Records excerpted from a collection:
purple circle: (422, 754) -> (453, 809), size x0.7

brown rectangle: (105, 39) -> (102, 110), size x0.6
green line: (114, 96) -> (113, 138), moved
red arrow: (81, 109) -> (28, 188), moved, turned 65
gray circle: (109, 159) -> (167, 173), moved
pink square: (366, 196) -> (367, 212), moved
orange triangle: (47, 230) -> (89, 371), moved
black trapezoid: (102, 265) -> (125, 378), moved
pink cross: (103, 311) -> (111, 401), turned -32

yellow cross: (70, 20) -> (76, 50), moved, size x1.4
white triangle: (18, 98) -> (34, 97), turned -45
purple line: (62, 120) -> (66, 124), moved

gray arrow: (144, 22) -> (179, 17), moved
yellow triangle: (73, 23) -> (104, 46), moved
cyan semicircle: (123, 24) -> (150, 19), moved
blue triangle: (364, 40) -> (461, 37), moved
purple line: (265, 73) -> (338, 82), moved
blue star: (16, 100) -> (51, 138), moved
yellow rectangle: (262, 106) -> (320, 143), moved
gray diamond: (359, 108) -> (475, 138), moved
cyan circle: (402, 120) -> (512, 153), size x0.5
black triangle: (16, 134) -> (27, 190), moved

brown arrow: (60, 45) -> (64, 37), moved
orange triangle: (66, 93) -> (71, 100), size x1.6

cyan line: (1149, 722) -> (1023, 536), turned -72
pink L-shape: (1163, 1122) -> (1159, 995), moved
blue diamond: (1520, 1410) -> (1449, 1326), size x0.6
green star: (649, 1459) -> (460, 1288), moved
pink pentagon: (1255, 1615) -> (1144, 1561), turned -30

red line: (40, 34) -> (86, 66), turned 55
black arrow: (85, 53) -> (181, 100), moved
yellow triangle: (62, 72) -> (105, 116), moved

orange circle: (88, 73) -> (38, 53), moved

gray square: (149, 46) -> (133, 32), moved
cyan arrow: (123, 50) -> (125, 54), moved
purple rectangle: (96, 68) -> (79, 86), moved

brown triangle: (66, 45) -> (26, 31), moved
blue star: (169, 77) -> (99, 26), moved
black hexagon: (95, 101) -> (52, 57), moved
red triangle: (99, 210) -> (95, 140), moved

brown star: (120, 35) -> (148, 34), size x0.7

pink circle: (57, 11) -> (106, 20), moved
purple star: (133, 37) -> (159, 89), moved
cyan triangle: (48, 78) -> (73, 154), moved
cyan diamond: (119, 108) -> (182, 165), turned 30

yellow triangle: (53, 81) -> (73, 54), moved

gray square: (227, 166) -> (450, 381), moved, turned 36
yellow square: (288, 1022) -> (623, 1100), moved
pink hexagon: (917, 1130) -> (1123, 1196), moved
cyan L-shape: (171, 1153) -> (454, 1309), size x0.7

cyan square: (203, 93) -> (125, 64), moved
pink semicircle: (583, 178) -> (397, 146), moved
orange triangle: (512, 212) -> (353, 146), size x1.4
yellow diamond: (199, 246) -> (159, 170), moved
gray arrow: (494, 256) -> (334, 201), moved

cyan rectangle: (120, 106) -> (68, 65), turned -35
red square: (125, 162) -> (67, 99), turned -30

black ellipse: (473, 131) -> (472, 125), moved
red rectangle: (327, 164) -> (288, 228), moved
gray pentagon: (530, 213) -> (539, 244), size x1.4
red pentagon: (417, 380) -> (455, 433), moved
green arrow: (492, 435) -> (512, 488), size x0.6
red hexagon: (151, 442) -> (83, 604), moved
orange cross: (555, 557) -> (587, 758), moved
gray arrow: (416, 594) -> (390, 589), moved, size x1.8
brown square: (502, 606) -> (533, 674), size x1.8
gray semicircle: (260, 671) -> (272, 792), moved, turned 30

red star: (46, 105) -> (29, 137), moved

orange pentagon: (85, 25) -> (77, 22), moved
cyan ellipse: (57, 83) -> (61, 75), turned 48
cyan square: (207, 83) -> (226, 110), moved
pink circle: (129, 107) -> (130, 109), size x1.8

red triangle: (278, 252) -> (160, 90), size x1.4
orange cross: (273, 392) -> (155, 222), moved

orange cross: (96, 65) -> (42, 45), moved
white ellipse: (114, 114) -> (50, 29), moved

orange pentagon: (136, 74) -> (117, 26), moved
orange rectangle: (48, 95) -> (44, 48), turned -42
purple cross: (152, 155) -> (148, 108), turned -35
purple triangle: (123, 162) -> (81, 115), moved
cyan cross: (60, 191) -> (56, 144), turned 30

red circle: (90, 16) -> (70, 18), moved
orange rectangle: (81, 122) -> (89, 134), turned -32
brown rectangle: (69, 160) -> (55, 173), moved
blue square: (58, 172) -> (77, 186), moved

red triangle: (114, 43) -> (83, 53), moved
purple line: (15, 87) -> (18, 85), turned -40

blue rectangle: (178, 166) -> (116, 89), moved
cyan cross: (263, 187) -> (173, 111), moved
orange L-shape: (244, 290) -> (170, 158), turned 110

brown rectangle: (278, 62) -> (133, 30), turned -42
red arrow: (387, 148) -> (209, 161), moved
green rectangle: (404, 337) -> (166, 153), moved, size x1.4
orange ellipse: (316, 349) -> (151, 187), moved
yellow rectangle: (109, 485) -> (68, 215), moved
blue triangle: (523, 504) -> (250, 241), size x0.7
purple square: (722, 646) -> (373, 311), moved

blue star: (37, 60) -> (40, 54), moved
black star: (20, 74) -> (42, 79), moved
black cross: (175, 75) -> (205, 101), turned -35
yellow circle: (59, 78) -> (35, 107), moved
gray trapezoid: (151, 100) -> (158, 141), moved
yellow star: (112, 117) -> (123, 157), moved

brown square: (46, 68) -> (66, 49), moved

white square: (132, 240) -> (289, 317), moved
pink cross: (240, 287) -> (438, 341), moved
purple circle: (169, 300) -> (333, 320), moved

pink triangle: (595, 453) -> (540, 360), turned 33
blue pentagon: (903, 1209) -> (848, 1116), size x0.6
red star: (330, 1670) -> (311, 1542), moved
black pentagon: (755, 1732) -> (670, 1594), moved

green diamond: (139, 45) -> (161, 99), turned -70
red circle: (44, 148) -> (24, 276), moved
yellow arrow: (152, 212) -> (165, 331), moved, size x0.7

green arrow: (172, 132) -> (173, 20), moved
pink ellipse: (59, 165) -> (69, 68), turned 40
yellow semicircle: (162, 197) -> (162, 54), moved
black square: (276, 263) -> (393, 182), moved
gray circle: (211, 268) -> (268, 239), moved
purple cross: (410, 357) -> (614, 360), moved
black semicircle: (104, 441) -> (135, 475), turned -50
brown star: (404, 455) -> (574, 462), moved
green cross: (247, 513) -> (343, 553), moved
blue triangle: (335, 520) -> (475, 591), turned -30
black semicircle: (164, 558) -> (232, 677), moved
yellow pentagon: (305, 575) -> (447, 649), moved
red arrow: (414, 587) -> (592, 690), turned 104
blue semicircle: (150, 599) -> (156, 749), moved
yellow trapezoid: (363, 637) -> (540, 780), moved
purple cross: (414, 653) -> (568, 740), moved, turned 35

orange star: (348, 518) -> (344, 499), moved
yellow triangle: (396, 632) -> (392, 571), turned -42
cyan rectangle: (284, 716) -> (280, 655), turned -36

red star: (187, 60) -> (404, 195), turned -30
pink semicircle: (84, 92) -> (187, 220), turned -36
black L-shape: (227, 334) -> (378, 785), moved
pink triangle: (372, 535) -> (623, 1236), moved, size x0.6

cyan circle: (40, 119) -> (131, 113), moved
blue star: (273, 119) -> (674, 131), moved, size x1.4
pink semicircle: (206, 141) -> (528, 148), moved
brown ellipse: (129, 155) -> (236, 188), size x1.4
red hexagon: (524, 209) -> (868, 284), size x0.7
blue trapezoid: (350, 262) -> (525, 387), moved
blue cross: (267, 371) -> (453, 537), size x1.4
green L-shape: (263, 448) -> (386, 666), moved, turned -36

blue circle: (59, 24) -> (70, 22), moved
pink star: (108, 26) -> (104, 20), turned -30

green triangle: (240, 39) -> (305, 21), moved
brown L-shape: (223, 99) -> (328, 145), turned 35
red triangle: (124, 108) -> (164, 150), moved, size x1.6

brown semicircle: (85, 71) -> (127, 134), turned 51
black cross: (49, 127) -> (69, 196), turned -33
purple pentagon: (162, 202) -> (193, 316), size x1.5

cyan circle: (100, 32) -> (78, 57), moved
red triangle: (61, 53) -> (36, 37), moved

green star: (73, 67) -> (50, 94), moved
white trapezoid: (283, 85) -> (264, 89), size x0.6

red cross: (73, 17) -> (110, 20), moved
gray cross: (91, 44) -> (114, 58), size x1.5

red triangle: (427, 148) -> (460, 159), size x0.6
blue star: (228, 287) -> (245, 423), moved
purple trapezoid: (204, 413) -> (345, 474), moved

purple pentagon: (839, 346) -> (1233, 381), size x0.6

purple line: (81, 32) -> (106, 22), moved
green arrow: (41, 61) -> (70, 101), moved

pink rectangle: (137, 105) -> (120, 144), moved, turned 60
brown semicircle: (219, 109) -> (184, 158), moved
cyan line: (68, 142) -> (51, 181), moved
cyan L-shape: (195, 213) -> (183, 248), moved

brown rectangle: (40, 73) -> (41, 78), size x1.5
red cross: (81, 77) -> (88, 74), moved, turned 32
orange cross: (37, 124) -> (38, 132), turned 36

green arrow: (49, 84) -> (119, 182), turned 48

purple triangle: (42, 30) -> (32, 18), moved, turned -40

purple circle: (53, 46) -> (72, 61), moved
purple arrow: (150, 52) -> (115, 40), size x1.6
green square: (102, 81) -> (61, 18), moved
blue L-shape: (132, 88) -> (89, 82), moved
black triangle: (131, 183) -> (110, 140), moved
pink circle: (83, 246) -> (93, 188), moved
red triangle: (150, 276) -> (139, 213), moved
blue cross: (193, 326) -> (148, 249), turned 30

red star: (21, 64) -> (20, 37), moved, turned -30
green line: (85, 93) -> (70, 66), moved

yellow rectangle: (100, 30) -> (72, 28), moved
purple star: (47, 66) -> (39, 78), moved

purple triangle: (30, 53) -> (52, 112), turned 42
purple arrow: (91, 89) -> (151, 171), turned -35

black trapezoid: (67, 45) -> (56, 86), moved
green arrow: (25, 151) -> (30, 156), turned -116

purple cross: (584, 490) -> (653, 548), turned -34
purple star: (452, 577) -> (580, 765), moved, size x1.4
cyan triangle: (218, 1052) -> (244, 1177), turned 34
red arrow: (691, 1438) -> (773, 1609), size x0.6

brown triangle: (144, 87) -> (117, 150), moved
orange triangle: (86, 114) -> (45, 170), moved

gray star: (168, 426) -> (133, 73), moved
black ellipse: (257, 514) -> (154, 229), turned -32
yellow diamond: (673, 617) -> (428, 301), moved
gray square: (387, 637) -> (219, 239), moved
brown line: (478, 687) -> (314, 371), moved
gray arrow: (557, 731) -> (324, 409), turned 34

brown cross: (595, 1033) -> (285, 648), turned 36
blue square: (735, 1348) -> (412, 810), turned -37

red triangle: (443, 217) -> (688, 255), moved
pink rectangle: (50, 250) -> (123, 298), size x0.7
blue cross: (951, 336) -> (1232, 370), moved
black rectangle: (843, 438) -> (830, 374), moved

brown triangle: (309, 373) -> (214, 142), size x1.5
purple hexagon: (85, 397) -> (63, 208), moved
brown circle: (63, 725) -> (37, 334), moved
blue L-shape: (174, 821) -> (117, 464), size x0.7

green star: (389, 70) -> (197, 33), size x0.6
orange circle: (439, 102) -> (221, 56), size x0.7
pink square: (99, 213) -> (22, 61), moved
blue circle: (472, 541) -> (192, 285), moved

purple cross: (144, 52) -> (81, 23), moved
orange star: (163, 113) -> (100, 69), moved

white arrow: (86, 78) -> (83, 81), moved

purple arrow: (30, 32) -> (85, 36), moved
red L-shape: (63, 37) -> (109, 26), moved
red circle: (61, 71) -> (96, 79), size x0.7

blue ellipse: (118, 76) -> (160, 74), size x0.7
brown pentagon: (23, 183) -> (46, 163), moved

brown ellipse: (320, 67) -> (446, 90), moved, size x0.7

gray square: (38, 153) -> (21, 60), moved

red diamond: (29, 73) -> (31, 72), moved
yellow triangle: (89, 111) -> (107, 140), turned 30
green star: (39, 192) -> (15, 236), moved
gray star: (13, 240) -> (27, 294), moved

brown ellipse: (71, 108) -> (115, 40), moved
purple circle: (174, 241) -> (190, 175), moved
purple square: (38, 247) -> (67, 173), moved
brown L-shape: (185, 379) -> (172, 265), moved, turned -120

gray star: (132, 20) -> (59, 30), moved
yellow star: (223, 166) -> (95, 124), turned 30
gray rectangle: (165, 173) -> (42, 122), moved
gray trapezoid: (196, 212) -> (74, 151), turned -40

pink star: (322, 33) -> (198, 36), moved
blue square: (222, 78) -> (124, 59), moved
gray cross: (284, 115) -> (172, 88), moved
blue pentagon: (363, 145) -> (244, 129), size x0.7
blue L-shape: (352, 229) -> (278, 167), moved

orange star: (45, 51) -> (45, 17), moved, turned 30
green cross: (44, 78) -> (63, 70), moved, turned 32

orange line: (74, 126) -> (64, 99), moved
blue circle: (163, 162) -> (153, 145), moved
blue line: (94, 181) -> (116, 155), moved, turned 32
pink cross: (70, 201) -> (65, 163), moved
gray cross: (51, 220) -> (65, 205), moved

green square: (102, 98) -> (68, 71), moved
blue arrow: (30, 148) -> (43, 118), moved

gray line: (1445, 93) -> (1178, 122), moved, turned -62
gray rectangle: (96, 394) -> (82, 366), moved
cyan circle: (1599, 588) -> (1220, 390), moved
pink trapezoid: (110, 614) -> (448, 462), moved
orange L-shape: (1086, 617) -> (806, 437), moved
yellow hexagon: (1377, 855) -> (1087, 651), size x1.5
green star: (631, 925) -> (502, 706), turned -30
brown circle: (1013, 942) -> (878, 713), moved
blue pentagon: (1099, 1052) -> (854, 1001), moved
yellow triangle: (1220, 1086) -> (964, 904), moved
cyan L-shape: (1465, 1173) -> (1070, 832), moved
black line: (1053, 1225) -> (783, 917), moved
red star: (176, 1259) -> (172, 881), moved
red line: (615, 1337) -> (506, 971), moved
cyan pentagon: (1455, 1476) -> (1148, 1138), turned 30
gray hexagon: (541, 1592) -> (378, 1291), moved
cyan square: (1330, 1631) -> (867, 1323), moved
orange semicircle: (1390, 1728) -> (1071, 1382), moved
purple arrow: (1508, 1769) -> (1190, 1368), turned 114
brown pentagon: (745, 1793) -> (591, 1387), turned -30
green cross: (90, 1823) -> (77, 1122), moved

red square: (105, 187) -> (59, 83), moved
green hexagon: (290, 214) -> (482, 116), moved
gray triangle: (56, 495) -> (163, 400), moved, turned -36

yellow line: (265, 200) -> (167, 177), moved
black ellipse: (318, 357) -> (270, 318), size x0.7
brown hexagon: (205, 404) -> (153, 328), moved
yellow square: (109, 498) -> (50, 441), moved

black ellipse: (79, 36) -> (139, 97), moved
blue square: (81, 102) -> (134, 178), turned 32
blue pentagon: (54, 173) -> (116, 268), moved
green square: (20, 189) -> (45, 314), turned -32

YOUR TASK: In the entries above, find the line holding "purple pentagon: (162, 202)" and the line holding "gray cross: (91, 44) -> (114, 58), size x1.5", then retype exactly those two lines and every line between them, and nothing else.

RESULT FOR THIS EXERCISE:
purple pentagon: (162, 202) -> (193, 316), size x1.5

cyan circle: (100, 32) -> (78, 57), moved
red triangle: (61, 53) -> (36, 37), moved

green star: (73, 67) -> (50, 94), moved
white trapezoid: (283, 85) -> (264, 89), size x0.6

red cross: (73, 17) -> (110, 20), moved
gray cross: (91, 44) -> (114, 58), size x1.5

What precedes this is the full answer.